### WHAT YOU SHOULD DO
Return each record word for word, keeping none of its pictures.

### INFORMATION SUPPLIED
• • • • • • •

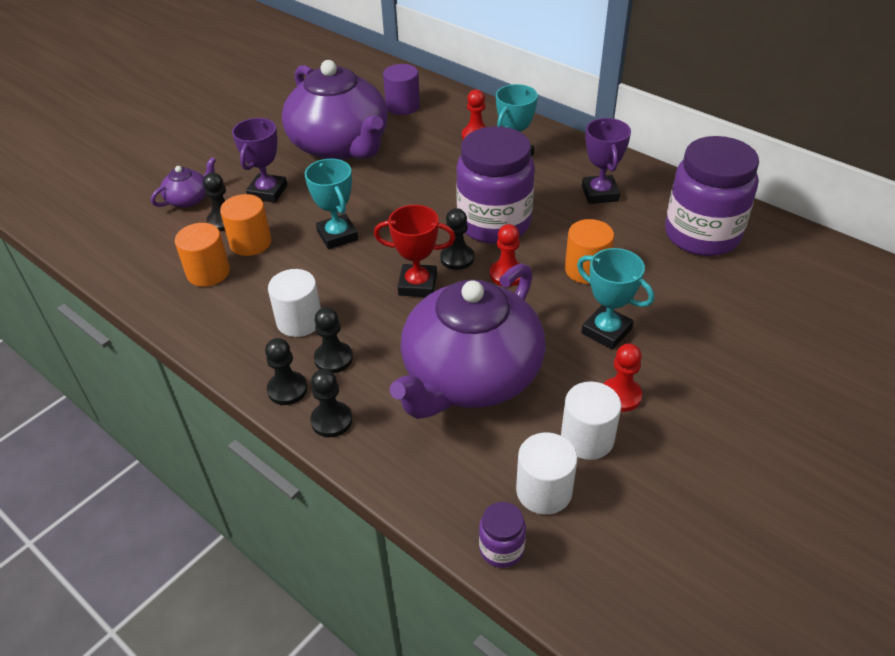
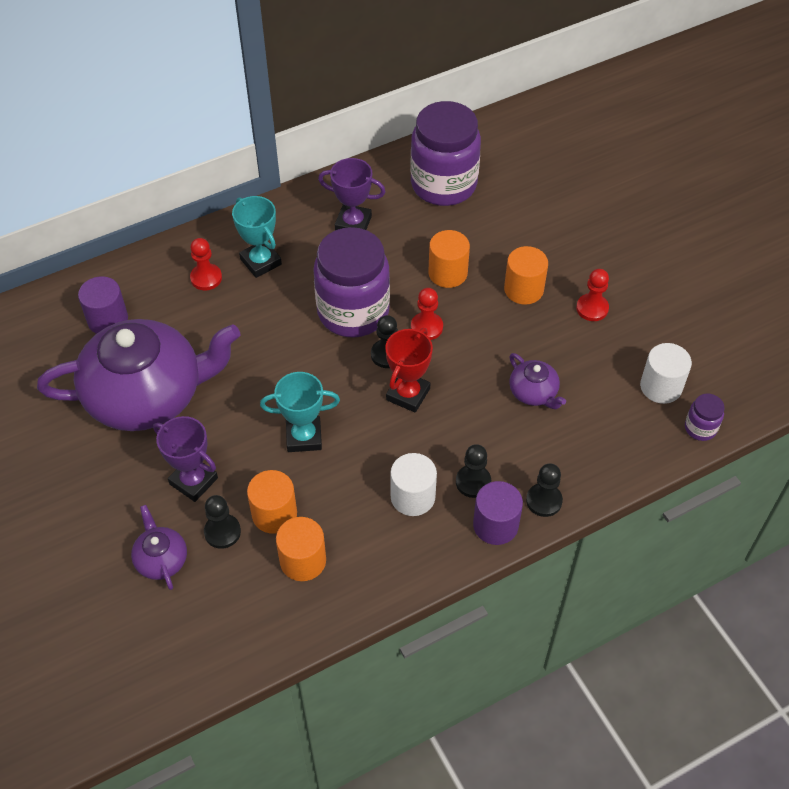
camera: 70 degrees left, 10 degrees up
(287, 389) = (495, 525): black pawn -> purple cylinder
(470, 376) = (533, 392): purple teapot -> purple teapot, size x0.41
(587, 438) = (624, 344): white cylinder -> none
(606, 331) = (523, 289): turquoise trophy -> orange cylinder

• • • • • • •

### FINISHED EXERCISE
camera: 70 degrees left, 10 degrees up
(287, 389) = (495, 525): black pawn -> purple cylinder
(470, 376) = (533, 392): purple teapot -> purple teapot, size x0.41
(587, 438) = (624, 344): white cylinder -> none
(606, 331) = (523, 289): turquoise trophy -> orange cylinder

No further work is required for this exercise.